_RECORDS FOR PROCESSING_:
┌──

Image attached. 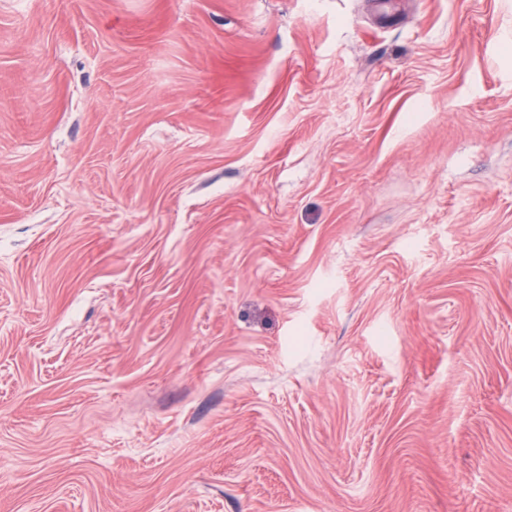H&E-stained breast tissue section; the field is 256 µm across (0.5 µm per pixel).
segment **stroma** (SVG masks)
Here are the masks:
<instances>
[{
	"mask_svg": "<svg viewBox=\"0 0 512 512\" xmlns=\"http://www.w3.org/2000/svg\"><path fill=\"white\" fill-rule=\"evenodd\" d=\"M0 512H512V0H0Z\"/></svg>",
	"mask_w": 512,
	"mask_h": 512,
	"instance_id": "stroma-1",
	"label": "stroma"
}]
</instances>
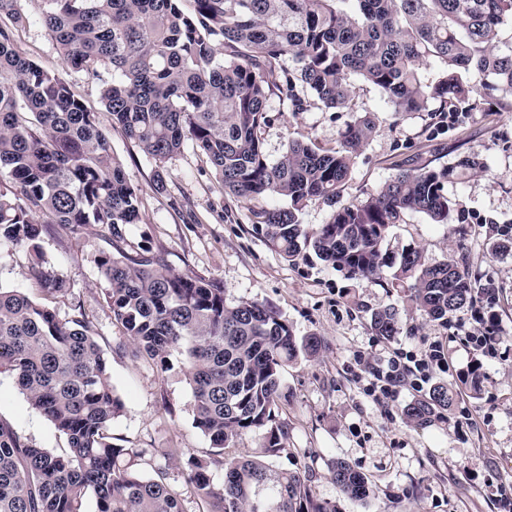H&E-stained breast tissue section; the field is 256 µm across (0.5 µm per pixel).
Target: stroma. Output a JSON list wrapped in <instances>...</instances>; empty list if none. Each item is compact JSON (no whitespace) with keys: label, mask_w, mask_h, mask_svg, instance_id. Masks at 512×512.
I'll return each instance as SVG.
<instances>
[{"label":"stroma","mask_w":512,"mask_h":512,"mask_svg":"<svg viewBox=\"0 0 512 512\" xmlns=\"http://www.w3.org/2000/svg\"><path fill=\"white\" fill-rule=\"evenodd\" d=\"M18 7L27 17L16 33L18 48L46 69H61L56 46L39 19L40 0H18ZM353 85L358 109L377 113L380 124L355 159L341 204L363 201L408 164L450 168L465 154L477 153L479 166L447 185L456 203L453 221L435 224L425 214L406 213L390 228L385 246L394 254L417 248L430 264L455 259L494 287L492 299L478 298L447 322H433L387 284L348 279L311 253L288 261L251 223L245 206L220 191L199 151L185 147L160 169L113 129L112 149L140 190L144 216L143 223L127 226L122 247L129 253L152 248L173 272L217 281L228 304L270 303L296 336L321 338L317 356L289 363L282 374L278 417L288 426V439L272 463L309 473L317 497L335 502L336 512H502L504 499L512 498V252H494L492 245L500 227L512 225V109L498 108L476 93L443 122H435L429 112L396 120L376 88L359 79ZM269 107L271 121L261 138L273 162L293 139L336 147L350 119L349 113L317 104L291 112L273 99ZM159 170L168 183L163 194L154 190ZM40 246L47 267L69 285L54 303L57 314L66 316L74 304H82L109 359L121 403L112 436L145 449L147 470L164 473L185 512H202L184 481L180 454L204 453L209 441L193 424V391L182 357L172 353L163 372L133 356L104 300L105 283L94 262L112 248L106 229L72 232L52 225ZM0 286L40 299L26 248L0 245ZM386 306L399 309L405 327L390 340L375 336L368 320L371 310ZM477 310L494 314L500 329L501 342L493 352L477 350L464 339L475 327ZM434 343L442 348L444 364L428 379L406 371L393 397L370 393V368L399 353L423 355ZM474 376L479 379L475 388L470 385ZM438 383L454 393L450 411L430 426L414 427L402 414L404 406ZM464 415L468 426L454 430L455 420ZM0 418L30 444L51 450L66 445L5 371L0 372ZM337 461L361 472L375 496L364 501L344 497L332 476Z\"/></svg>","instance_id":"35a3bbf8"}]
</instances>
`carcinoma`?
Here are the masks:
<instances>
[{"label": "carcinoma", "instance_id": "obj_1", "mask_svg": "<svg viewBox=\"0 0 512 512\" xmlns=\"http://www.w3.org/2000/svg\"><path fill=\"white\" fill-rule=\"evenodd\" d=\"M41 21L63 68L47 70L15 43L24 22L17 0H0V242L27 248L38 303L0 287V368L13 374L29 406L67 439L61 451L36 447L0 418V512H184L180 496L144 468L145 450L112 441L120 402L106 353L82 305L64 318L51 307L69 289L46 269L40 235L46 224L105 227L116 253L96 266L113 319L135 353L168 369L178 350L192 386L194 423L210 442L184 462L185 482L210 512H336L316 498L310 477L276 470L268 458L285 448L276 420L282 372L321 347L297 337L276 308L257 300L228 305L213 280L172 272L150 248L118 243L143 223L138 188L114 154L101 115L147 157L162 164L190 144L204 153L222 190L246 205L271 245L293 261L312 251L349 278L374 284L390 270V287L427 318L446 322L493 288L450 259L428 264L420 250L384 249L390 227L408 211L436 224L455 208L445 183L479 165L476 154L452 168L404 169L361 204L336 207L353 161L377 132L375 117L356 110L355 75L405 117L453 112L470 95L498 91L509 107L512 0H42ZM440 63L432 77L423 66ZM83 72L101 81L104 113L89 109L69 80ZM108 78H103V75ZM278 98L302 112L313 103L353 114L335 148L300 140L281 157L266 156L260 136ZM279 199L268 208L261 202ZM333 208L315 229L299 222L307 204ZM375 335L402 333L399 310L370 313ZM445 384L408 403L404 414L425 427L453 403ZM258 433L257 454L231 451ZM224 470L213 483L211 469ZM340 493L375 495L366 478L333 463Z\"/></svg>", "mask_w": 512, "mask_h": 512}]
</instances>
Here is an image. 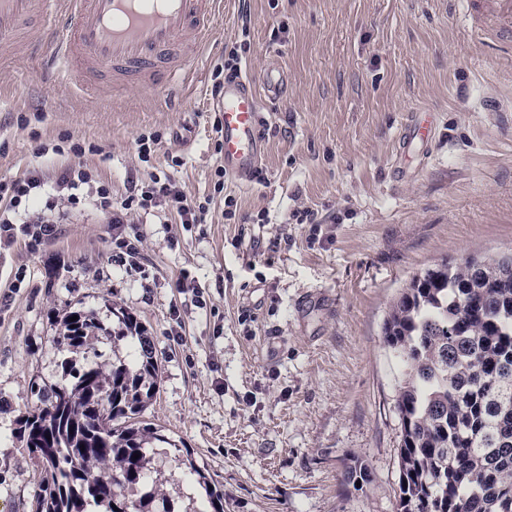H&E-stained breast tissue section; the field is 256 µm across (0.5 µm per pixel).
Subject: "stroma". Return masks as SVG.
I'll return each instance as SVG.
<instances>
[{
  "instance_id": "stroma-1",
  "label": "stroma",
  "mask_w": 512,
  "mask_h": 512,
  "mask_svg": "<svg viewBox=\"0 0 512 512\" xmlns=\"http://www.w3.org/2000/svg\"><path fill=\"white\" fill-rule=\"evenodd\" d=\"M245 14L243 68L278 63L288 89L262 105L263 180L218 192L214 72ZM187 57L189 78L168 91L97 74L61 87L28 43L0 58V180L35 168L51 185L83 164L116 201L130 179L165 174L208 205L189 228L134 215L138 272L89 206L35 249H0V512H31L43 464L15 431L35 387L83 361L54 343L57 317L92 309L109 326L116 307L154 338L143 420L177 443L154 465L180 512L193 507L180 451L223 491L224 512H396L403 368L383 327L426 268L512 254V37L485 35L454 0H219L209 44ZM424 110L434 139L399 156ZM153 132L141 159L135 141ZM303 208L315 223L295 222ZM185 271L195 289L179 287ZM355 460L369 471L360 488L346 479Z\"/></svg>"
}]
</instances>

└──

Check each line of the records for the word "carcinoma" and extract those that contain it.

_WRITTEN SOLUTION_:
`carcinoma`?
[{"label": "carcinoma", "instance_id": "obj_1", "mask_svg": "<svg viewBox=\"0 0 512 512\" xmlns=\"http://www.w3.org/2000/svg\"><path fill=\"white\" fill-rule=\"evenodd\" d=\"M41 21L63 68L47 70L15 43L24 22L17 0H0V242L27 248L38 303L0 287V368L13 374L29 406L67 439L61 451L36 447L0 418V512H184L180 496L144 468L145 450L112 441L120 402L106 353L82 305L64 318L51 307L69 289L46 269L40 235L46 224L105 227L116 253L96 266L113 319L135 353L168 369L178 350L192 386L194 423L210 442L184 462L185 482L210 512H336L316 498L310 477L276 470L268 458L285 448L276 420L282 372L321 347L297 337L276 308L257 300L228 305L213 280L172 272L150 248L118 243L143 223L138 188L114 154L101 115L147 157L162 164L190 144L204 153L222 190L246 205L271 245L293 261L312 251L349 278L374 284L390 270V287L427 318L446 322L493 288L450 259L428 264L420 250L384 249L390 227L408 211L436 224L455 208L445 183L479 165L476 154L452 168L404 169L361 204L336 207L353 161L377 132L375 117L356 110L355 75L405 117L453 112L470 95L498 91L509 107L512 0H42ZM440 63L432 77L423 66ZM83 72L101 81L104 113L89 109L69 80ZM108 78H103V75ZM278 98L302 112L313 103L353 114L335 148L300 140L281 157L266 156L260 136ZM279 199L268 208L261 202ZM333 208L315 229L299 222L307 204ZM375 335L402 333L399 310L370 313ZM445 384L408 403L404 414L425 427L453 403ZM258 433L257 454L231 451ZM224 470L213 483L211 469ZM340 493L375 495L366 478L333 463Z\"/></svg>", "mask_w": 512, "mask_h": 512}]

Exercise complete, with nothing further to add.